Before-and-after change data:
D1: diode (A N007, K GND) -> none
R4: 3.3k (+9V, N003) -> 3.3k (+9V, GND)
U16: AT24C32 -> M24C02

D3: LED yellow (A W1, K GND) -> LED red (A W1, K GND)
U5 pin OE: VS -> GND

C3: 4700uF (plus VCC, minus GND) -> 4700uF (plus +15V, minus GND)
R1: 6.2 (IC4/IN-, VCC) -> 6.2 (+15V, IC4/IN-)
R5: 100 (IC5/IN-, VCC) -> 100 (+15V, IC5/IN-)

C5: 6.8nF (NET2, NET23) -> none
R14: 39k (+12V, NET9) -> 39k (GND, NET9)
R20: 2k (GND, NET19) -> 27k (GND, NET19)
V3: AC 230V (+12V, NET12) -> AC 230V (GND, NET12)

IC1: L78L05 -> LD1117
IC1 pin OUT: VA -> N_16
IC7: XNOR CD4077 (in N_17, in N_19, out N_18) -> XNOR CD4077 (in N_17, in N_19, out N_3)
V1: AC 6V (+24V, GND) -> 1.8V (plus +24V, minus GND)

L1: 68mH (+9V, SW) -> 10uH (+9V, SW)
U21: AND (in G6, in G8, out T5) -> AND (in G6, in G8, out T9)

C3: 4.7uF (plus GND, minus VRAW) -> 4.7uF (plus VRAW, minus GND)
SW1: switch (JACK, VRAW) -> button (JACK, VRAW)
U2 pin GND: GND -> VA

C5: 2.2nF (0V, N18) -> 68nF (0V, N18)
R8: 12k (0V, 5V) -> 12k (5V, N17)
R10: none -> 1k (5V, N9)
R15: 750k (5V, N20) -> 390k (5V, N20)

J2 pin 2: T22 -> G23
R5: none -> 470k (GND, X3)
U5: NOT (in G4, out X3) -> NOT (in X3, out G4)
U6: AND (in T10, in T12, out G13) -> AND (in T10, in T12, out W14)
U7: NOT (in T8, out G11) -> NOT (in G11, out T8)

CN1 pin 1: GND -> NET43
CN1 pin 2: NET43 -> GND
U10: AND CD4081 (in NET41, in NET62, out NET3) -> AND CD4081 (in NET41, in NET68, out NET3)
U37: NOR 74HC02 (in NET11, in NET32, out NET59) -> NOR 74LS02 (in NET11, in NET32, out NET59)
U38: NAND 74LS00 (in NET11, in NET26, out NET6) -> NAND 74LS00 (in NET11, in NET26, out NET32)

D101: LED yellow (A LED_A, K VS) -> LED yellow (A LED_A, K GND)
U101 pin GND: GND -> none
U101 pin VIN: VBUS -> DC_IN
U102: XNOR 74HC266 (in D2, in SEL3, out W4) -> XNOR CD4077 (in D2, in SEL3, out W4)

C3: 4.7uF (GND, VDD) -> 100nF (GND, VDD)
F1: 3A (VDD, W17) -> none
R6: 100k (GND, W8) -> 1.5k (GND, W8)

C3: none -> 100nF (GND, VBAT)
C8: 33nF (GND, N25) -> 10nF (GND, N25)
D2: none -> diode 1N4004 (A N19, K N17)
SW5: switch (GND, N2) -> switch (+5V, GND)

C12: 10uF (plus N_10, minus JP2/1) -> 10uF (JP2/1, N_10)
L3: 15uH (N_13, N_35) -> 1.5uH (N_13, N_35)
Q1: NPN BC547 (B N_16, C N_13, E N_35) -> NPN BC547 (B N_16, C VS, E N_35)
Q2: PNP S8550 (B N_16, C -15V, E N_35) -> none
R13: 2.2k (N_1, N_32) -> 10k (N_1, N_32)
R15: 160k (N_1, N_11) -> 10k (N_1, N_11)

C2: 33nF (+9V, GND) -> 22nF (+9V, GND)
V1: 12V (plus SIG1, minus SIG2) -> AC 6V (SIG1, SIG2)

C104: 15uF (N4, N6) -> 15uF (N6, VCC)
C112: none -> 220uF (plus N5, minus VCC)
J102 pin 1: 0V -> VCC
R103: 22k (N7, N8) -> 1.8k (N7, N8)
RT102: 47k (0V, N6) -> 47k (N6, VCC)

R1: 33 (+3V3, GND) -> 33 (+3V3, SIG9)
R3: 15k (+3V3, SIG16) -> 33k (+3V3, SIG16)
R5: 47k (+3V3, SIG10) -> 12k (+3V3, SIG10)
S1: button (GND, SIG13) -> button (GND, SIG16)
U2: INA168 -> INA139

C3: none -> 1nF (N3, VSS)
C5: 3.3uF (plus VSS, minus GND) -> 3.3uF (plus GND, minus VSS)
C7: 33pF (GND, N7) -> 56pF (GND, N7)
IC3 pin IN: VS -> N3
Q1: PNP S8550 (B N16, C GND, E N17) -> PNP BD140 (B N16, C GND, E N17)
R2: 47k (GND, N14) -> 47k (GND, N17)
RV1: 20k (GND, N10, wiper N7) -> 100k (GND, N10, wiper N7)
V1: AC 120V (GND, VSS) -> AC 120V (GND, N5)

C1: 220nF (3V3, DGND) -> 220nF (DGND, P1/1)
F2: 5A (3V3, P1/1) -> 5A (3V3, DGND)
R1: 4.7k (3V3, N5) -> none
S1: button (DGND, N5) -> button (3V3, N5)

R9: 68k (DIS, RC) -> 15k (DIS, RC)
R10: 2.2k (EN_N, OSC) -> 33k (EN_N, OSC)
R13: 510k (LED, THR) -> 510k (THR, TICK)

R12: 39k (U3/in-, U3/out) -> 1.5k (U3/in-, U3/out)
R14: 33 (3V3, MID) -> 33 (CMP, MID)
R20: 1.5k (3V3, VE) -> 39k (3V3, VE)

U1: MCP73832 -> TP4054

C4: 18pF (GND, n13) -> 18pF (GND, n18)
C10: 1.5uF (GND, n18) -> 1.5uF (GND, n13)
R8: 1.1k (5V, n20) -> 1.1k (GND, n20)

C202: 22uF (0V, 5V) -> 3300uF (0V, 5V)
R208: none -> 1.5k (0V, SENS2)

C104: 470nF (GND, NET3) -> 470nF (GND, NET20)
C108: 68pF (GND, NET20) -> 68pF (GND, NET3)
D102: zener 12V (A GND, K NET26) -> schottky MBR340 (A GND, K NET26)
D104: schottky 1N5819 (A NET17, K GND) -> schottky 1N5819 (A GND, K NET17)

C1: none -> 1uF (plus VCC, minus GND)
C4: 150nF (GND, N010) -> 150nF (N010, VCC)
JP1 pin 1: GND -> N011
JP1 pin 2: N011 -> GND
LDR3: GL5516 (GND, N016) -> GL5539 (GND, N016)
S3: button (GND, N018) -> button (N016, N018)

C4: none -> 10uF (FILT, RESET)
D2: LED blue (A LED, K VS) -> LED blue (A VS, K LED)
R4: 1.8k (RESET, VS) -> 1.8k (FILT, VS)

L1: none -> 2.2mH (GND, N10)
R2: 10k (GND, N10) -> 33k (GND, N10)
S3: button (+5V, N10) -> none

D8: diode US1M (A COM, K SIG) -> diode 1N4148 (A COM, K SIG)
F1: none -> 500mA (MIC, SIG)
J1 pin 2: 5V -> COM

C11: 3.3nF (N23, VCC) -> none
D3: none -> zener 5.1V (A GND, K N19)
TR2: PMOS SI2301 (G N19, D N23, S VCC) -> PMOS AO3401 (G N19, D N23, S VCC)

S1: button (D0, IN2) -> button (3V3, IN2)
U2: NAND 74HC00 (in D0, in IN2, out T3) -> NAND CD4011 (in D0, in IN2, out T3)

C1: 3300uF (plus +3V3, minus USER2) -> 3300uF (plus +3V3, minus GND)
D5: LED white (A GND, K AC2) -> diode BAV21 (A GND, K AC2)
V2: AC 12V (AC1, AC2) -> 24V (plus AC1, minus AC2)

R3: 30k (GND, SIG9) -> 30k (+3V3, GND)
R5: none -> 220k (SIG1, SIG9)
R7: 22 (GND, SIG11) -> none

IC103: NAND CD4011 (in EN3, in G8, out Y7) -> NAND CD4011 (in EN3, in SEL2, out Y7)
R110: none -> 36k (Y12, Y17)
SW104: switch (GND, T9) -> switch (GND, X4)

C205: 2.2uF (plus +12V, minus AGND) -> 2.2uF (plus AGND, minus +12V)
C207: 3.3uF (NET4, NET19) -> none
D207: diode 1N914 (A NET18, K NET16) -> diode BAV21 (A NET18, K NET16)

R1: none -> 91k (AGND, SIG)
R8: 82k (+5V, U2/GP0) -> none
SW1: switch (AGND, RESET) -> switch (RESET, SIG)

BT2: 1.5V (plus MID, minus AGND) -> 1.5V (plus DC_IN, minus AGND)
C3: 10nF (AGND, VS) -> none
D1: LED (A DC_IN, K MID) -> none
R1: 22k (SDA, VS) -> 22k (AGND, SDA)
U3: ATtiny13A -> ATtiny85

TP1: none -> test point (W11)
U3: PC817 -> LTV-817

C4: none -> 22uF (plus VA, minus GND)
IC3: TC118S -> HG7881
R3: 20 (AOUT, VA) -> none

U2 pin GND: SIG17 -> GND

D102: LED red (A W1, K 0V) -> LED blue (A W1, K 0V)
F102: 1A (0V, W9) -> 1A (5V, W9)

- Aim of the exercise:
Among the records above, find each line holding "yellow" and list it.

- Solution:
D3: LED yellow (A W1, K GND) -> LED red (A W1, K GND)
D101: LED yellow (A LED_A, K VS) -> LED yellow (A LED_A, K GND)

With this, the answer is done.